> Instructions for the task
Report each line in the material below that contains the string "tuplet".

> Extracted data

────────────────────

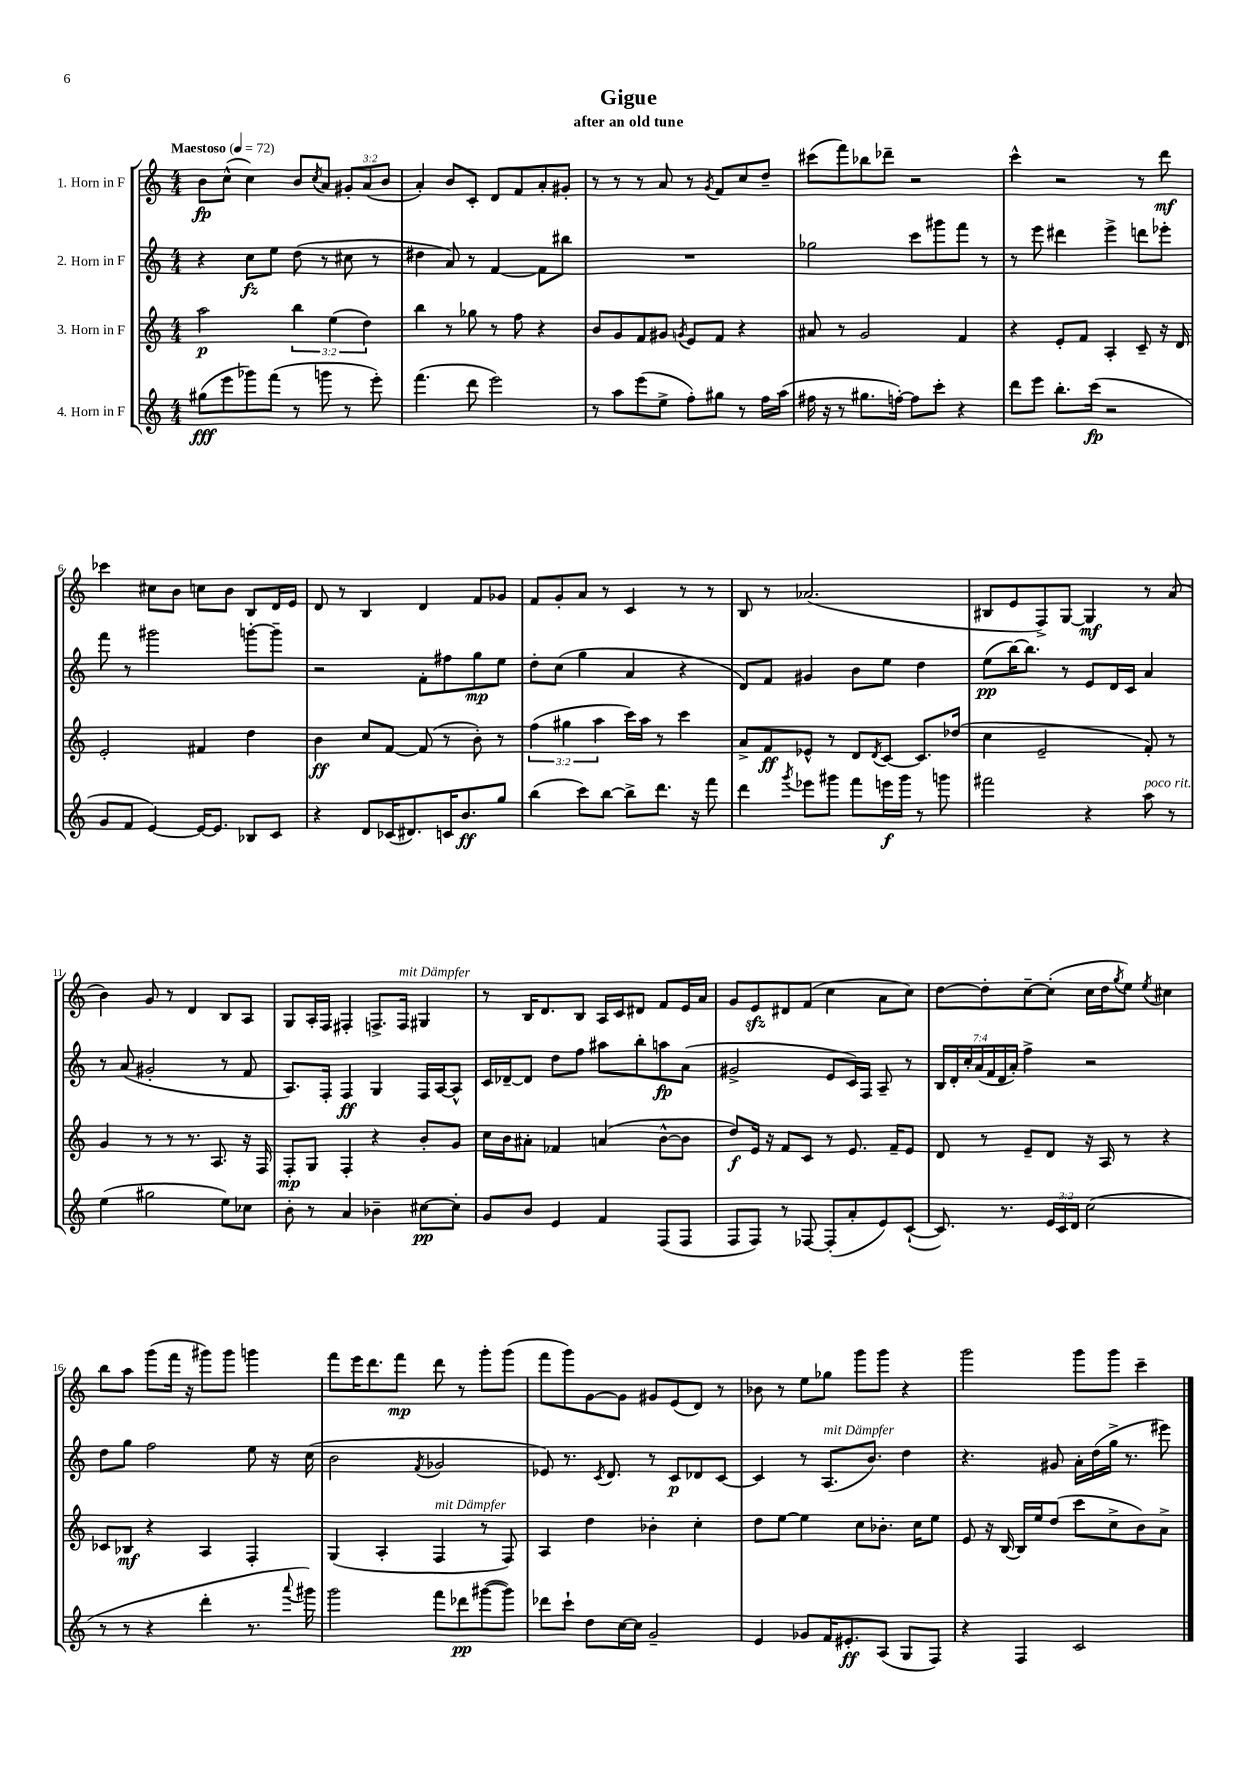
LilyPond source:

\header { title = "Gigue" subtitle = "after an old tune" }
<<
\new StaffGroup <<
\new Staff = "s0" \with { instrumentName = "1. Horn in F" } {
    \clef treble \key c \major \numericTimeSignature \time 4/4 \override Staff.TupletNumber.text = #tuplet-number::calc-fraction-text \tempo "Maestoso" 4 = 72
    b'8\fp c''8-^( c''4) b'8 \acciaccatura { c''8 } a'8 \tuplet 3/2 { gis'8-. a'8( b'8 } |
    a'4-.) b'8 c'8-. d'8 f'8 a'8-. gis'8-. |
    r8 r8 r8 a'8 r8 \acciaccatura { g'8 } f'8 c''8 d''8-- |
    cis'''8( f'''8) bes''8 des'''8-- r2 |
    c'''4-^ r2 r8 d'''8\mf |
    ces'''4 cis''8 b'8 c''8 b'8 b8 d'16 e'16 |
    d'8 r8 b4 d'4 f'8 ges'8 |
    f'8 g'8-. a'8 r8 c'4 r8 r8 |
    b8 r8 aes'2.( |
    bis8 e'8 f8->) g8~ g4\mf r8 a'8( |
    b'4) g'8 r8 d'4 b8 a8 |
    g8 a16-. f16 fis4-. f8.-> f16^\markup { \italic "mit Dämpfer" } gis4 |
    r8 b16 d'8. b8 a16 c'16 dis'8 f'8 e'16 a'16 |
    g'8 e'8\sfz dis'8 f'8( c''4 a'8 c''8) |
    d''8~ d''8-. c''8~-- c''8-.( c''16 d''16 \acciaccatura { g''8 } e''8) \acciaccatura { e''8 } cis''4 |
    b''8 a''8 g'''8( f'''16 r16 gis'''8) gis'''8 g'''4 |
    f'''8 e'''16 d'''8. f'''8\mp d'''8 r8 g'''8-. g'''8( |
    f'''8 g'''8) g'8~ g'8 gis'8 e'8( d'8) r8 |
    bes'8 r8 e''8 ges''8 g'''8 g'''8 r4 |
    g'''2 g'''8 g'''8 c'''4-- \bar "|." |
}
\new Staff = "s1" \with { instrumentName = "2. Horn in F" } {
    \clef treble \key c \major \numericTimeSignature \time 4/4 \override Staff.TupletNumber.text = #tuplet-number::calc-fraction-text
    r4 c''8\fz e''8 d''8( r8 cis''8 r8 |
    dis''4 a'8) r8 f'4~ f'8 bis''8 |
    R1 |
    ges''2 c'''8 gis'''8 f'''8 r8 |
    r8 e'''8 dis'''4 e'''4-> d'''8 ees'''8-. |
    f'''8 r8 gis'''2 g'''8~-. g'''8-- |
    r2 f'8-. fis''8 g''8\mp e''8 |
    d''8-. c''8( g''4 a'4 r4 |
    d'8) f'8 gis'4 b'8 e''8 d''4 |
    e''8\pp( b''16~) b''8. r8 e'8 d'16 c'16 a'4 |
    r8 a'8( gis'2-. r8 f'8 |
    a8.) f16-. f4\ff g4 f16 a16~ a8-^ |
    c'16 des'16~-- des'8 d''8 f''8 ais''8 b''8-. a''8\fp a'8( |
    gis'2-> e'8 c'16) f16 a8-- r8 |
    \tuplet 7/4 { b16 d'16-. c''16-. a'16( f'16 d'16 a'16-.) } f''4-> r2 |
    d''8 g''8 f''2 e''8 r16 c''16( |
    b'2 \acciaccatura { f'8 } ges'2 |
    ees'8) r8. \acciaccatura { c'8 } d'8. r8 c'8\p des'8 c'8~ |
    c'4 r8 a8.^\markup { \italic "mit Dämpfer" }( b'8.) d''4 |
    r4. gis'8 a'16-. d''16( g''16-> r8. eis'''8) \bar "|." |
}
\new Staff = "s2" \with { instrumentName = "3. Horn in F" } {
    \clef treble \key c \major \numericTimeSignature \time 4/4 \override Staff.TupletNumber.text = #tuplet-number::calc-fraction-text
    a''2\p \tuplet 3/2 { b''4 e''4( d''4) } |
    b''4 r8 ges''8 r8 f''8 r4 |
    b'8 g'8 f'8 gis'8 \acciaccatura { g'8 } e'8 f'8 r4 |
    ais'8 r8 g'2 f'4 |
    r4 e'8-. f'8 a4-. c'8-- r16 d'16 |
    e'2-. fis'4 d''4 |
    b'4\ff c''8 f'8~ f'8( r8 b'8-.) r8 |
    \tuplet 3/2 { f''4( gis''4 a''4 } c'''16) a''16 r8 c'''4 |
    a'8-> f'8\ff ees'8-^ r8 d'8 \acciaccatura { d'8 } c'8~ c'8. des''16( |
    c''4 e'2-- f'8-.) r8 |
    g'4 r8 r8 r8. a8. r16 f16 |
    f8-.\mp g8 f4-. r4 b'8-. g'8 |
    c''16 b'16 ais'8-. fes'4 a'4( b'8~-^ b'8 |
    d''8\f) e'16 r16 f'8 c'8 r8 e'8. f'16-- e'8 |
    d'8 r8 e'8-- d'8 r16 a16 r8 r4 |
    ces'8 bes8\mf r4 a4 f4-. |
    g4( a4-. f4^\markup { \italic "mit Dämpfer" } r8 f8) |
    a4 d''4 bes'4-. c''4-. |
    d''8 e''8~ e''4 c''8 bes'8.-. c''16 e''8 |
    e'8 r16 b16~ b16 e''16 d''8( c'''8 c''8-> b'8) a'8-> \bar "|." |
}
\new Staff = "s3" \with { instrumentName = "4. Horn in F" } {
    \clef treble \key c \major \numericTimeSignature \time 4/4 \override Staff.TupletNumber.text = #tuplet-number::calc-fraction-text
    gis''8\fff( e'''8 ges'''8) f'''8( r8 g'''8 r8 e'''8-.) |
    f'''4.( d'''8 e'''2) |
    r8 a''8 e'''8( e''8-> f''8-.) gis''8 r8 f''16 a''16( |
    fis''16 r16 r8 gis''8. f''16~-.) f''8 c'''8-. r4 |
    d'''8 e'''8 b''8.-. c'''16\fp( r2 |
    g'8 f'8 e'4~) e'16~ e'8. bes8 c'8 |
    r4 d'8 ces'16( dis'8.) c'16 b'8.\ff g''8 |
    b''4( c'''8) b''8~ b''8-> d'''8. r16 f'''8 |
    d'''4 \acciaccatura { g'''8 } ees'''8 gis'''8 f'''8 e'''16\f gis'''16 r8 g'''8 |
    fis'''2 r4 a''8^\markup { \italic "poco rit." } r8 |
    e''4( gis''2 e''8) ces''8 |
    b'8-. r8 a'4 bes'4-- cis''8~\pp cis''8-. |
    g'8 b'8 e'4 f'4 f8( f8 |
    f8 f8) r8 fes8~ fes8-.( a'8-. e'8) c'8~-!( |
    c'8.) r8. \tuplet 3/2 { e'16 c'16 d'16 } c''2( |
    r8 r8 r4 d'''4-. r8. \appoggiatura { a'''8 } gis'''16) |
    g'''2 f'''8 des'''8\pp gis'''8~( gis'''8) |
    des'''8 c'''8-! d''8 c''16~ c''16 g'2-- |
    e'4 ges'8 f'16 eis'8.-.\ff a8( g8 f8) |
    r4 f4 c'2 \bar "|." |
}
>>
>>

────────────────────

> The response
    \clef treble \key c \major \numericTimeSignature \time 4/4 \override Staff.TupletNumber.text = #tuplet-number::calc-fraction-text \tempo "Maestoso" 4 = 72
    b'8\fp c''8-^( c''4) b'8 \acciaccatura { c''8 } a'8 \tuplet 3/2 { gis'8-. a'8( b'8 } |
    \clef treble \key c \major \numericTimeSignature \time 4/4 \override Staff.TupletNumber.text = #tuplet-number::calc-fraction-text
    \tuplet 7/4 { b16 d'16-. c''16-. a'16( f'16 d'16 a'16-.) } f''4-> r2 |
    \clef treble \key c \major \numericTimeSignature \time 4/4 \override Staff.TupletNumber.text = #tuplet-number::calc-fraction-text
    a''2\p \tuplet 3/2 { b''4 e''4( d''4) } |
    \tuplet 3/2 { f''4( gis''4 a''4 } c'''16) a''16 r8 c'''4 |
    \clef treble \key c \major \numericTimeSignature \time 4/4 \override Staff.TupletNumber.text = #tuplet-number::calc-fraction-text
    c'8.) r8. \tuplet 3/2 { e'16 c'16 d'16 } c''2( |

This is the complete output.